• **REQUIRED WORK**
Please return the full listing word for word, leaving out any pictures.

• **INPUT**
========================================

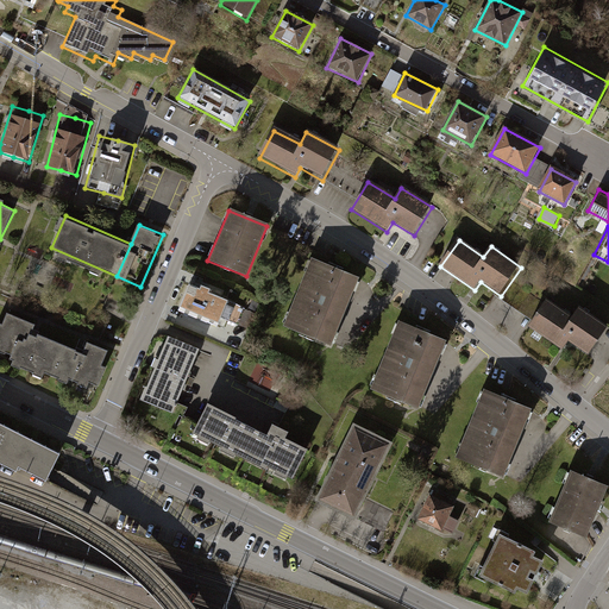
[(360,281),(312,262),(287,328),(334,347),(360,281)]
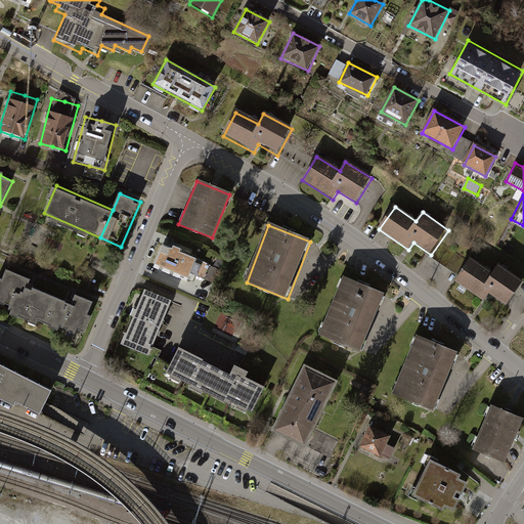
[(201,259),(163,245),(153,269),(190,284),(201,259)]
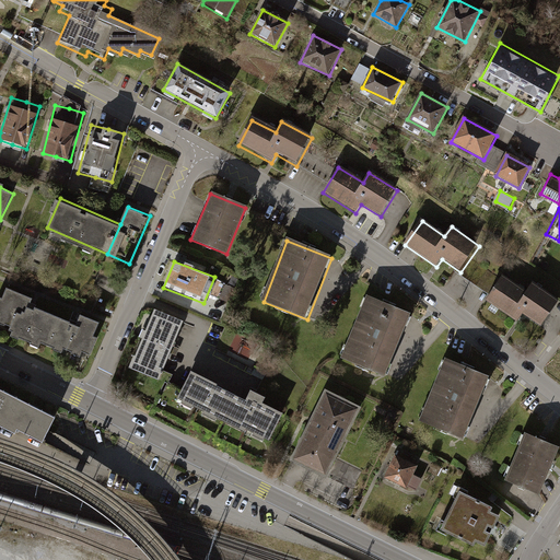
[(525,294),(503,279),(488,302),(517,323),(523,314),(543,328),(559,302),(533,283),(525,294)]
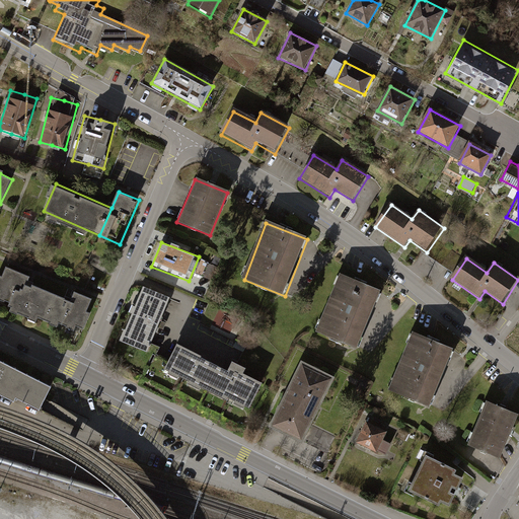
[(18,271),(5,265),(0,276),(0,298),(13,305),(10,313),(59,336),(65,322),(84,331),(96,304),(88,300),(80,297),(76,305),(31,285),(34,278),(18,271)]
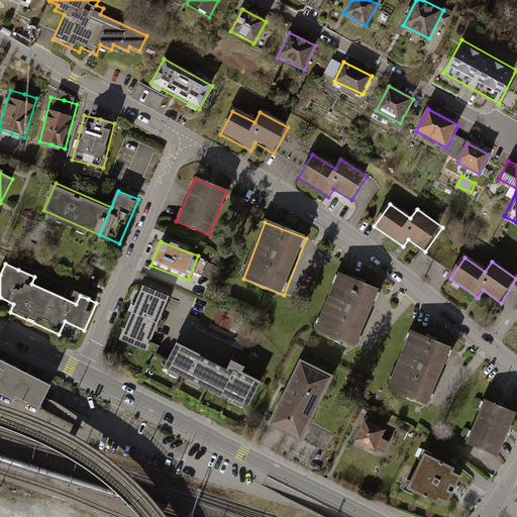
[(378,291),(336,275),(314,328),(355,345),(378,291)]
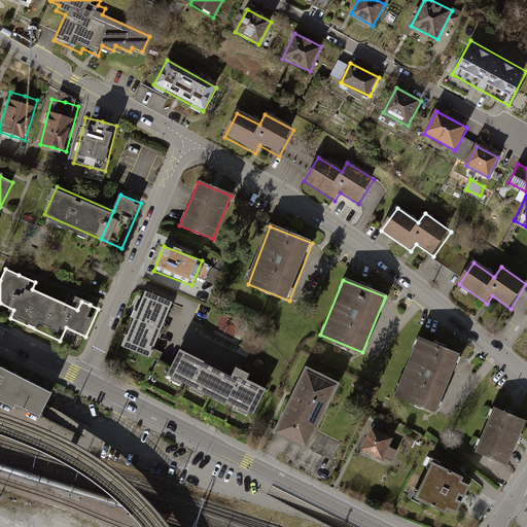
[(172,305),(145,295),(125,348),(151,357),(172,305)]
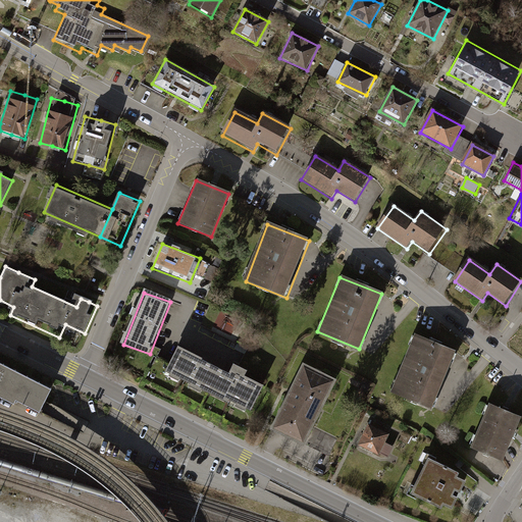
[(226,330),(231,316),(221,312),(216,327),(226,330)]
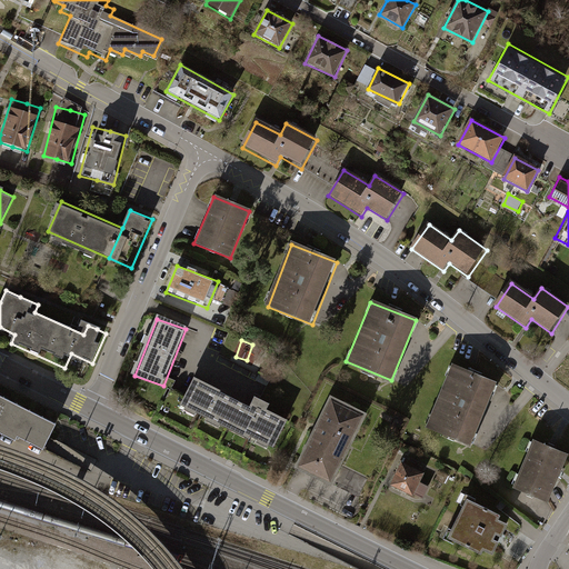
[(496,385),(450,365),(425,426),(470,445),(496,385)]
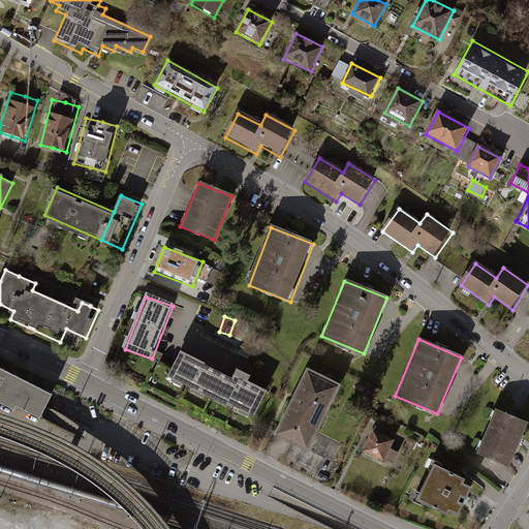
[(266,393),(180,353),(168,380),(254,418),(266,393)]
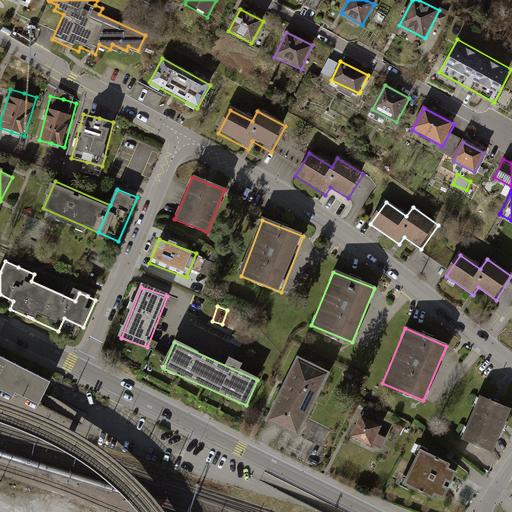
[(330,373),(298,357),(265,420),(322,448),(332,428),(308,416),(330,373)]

========================================

• **OUTPUT BELOW**
[(360,281),(312,262),(287,328),(334,347),(360,281)]
[(201,259),(163,245),(153,269),(190,284),(201,259)]
[(525,294),(503,279),(488,302),(517,323),(523,314),(543,328),(559,302),(533,283),(525,294)]
[(18,271),(5,265),(0,276),(0,298),(13,305),(10,313),(59,336),(65,322),(84,331),(96,304),(88,300),(80,297),(76,305),(31,285),(34,278),(18,271)]
[(378,291),(336,275),(314,328),(355,345),(378,291)]
[(172,305),(145,295),(125,348),(151,357),(172,305)]
[(226,330),(231,316),(221,312),(216,327),(226,330)]
[(496,385),(450,365),(425,426),(470,445),(496,385)]
[(266,393),(180,353),(168,380),(254,418),(266,393)]
[(330,373),(298,357),(265,420),(322,448),(332,428),(308,416),(330,373)]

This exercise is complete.